Top of RECORDS FOR THE EXERCISE

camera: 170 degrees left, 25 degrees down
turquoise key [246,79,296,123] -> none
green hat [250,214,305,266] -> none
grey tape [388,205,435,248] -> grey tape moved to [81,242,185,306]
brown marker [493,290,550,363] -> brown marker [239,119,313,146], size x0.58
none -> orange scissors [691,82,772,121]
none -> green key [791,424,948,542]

Bottom of RECORDS FOR THE EXERCISE
Top of RECORDS FOR THE EXERCISE

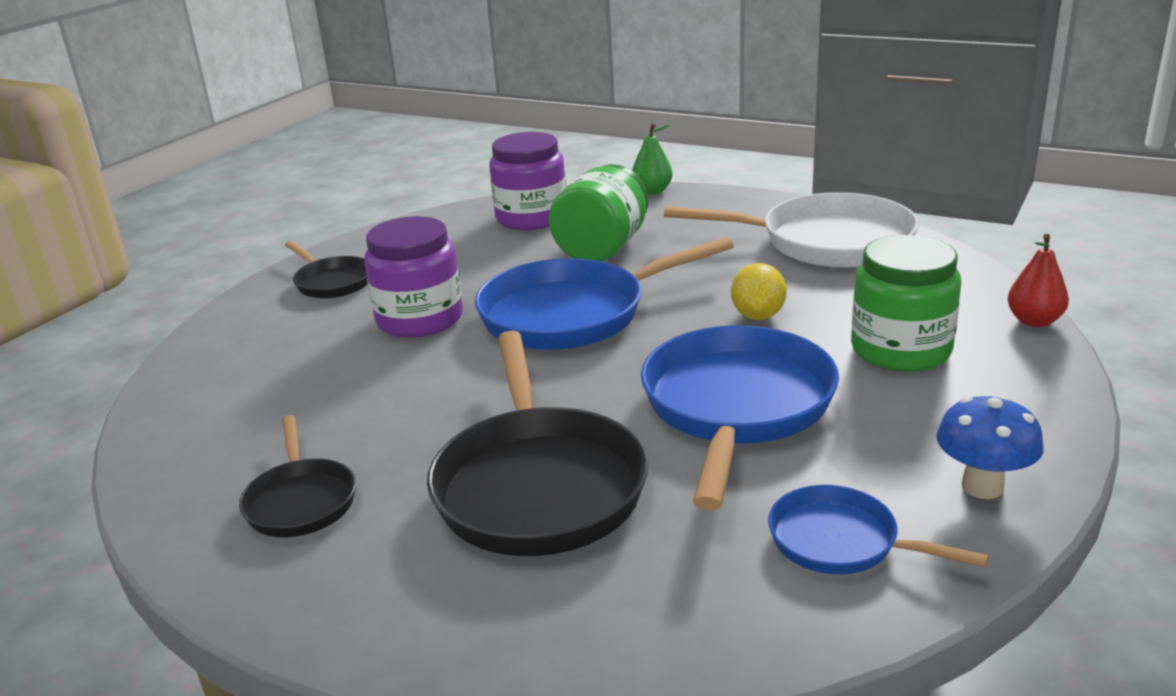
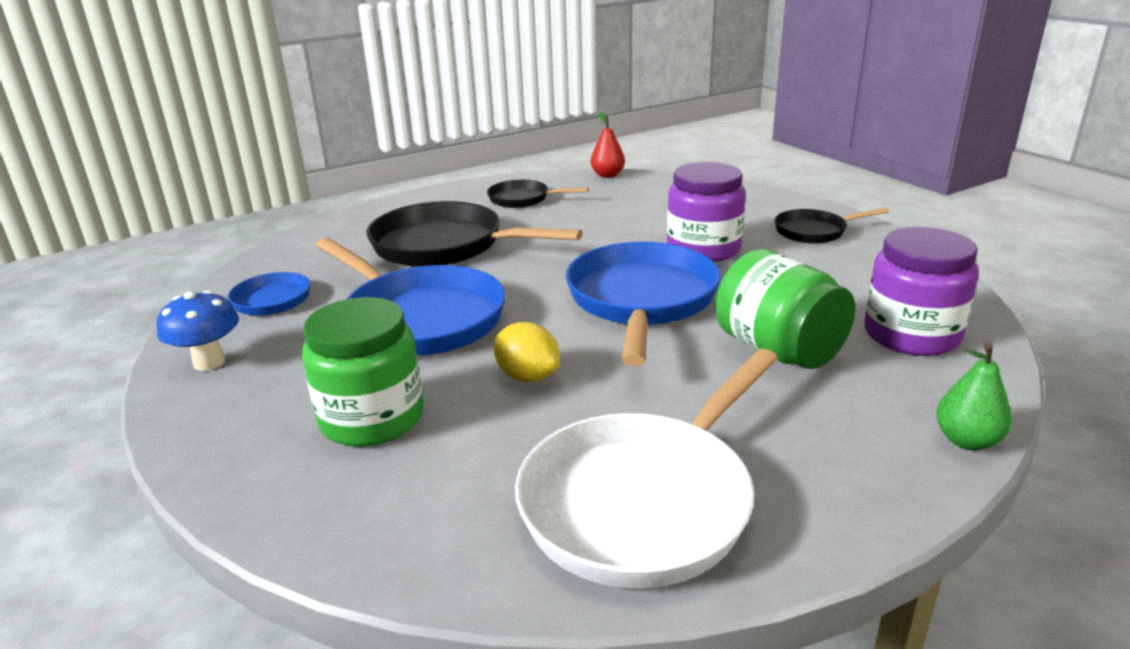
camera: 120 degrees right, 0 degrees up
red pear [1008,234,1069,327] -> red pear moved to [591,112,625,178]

Bottom of RECORDS FOR THE EXERCISE
Top of RECORDS FOR THE EXERCISE

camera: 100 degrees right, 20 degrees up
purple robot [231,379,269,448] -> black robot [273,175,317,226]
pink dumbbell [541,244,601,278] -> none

Bottom of RECORDS FOR THE EXERCISE

REQUIREMENT => Your task is to retype the entries verbatim, starting with the line that holds "none -> orange scissors [691,82,772,121]" and stopping after the line that holds "none -> green key [791,424,948,542]".

RESPONSE =>
none -> orange scissors [691,82,772,121]
none -> green key [791,424,948,542]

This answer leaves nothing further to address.